[PROVIDED DATA]

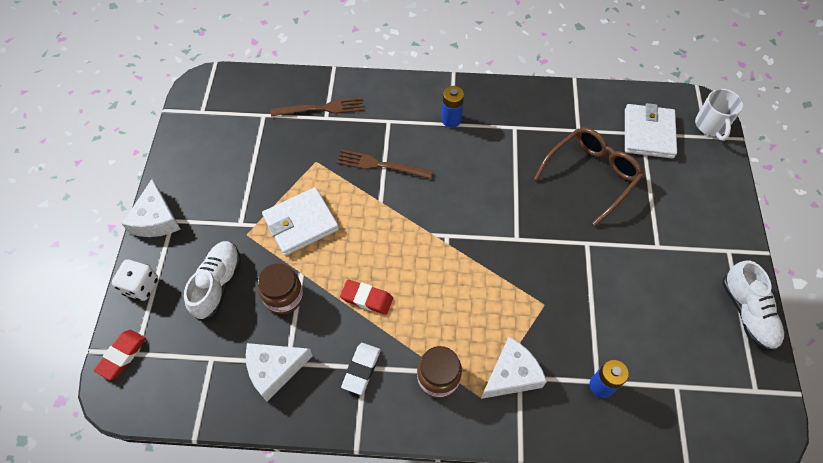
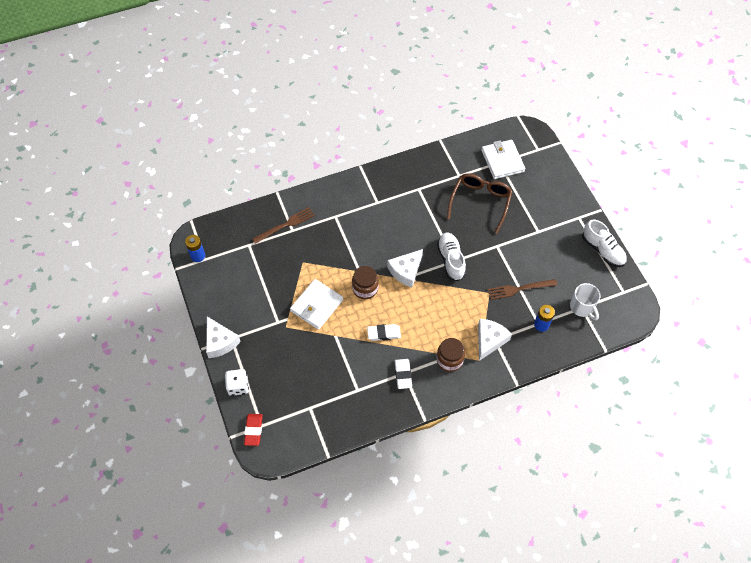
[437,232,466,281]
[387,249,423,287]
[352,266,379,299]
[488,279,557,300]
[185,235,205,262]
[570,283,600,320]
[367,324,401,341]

[/PROVIDED DATA]
[PROVIDED DATA]

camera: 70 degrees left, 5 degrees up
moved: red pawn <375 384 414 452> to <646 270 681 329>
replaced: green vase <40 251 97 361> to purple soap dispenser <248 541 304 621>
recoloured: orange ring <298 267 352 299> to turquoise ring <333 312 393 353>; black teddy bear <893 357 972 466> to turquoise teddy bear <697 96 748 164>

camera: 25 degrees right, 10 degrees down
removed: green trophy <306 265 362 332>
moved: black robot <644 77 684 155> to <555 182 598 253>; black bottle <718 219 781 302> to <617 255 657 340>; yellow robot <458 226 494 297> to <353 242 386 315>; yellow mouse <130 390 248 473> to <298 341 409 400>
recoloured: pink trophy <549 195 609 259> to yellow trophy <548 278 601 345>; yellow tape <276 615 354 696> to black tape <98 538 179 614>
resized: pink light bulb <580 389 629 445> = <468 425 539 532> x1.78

[/PROVIDED DATA]

[WHAT YOU ARE ASKED TO DO] All that should be written out is the stretch of lines above between the one holding "moved: red pawn" and the one holding "replaced: green vase", inclusive, exactly as given.

[COMPLETED EXERCISE]
moved: red pawn <375 384 414 452> to <646 270 681 329>
replaced: green vase <40 251 97 361> to purple soap dispenser <248 541 304 621>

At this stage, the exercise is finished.